What the exercise asks:
List, from the lines below, each one with "VEXT" in it.

Supplied entries:
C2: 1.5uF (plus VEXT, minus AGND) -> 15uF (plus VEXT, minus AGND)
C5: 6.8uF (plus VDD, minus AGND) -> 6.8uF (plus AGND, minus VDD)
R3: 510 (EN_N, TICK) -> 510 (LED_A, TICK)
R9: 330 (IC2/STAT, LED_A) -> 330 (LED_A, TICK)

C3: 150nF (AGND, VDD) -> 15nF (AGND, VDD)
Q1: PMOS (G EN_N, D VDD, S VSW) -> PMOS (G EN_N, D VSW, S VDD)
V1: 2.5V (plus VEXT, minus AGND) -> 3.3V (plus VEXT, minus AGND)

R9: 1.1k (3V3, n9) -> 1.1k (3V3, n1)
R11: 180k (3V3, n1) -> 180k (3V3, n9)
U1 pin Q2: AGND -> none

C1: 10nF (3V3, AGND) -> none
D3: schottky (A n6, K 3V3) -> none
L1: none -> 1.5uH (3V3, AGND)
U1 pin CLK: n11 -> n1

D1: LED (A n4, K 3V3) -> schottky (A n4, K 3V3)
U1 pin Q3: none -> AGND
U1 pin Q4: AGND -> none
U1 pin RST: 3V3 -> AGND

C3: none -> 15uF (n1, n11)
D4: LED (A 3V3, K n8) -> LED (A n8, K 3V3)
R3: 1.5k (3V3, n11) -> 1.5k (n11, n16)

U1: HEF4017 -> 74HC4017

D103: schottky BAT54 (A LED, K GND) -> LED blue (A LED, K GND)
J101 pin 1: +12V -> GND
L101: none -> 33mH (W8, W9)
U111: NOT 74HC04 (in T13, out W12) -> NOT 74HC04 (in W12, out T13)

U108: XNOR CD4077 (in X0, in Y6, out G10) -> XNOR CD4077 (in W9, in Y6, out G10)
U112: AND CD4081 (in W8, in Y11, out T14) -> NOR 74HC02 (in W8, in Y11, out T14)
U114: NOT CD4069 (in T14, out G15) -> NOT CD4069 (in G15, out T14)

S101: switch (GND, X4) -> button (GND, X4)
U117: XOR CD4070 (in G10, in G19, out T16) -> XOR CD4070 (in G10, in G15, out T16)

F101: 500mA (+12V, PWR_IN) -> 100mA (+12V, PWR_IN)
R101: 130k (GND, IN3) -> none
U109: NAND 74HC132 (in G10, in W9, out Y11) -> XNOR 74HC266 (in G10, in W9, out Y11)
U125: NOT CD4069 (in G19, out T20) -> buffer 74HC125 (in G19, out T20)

Written answer:
C2: 1.5uF (plus VEXT, minus AGND) -> 15uF (plus VEXT, minus AGND)
V1: 2.5V (plus VEXT, minus AGND) -> 3.3V (plus VEXT, minus AGND)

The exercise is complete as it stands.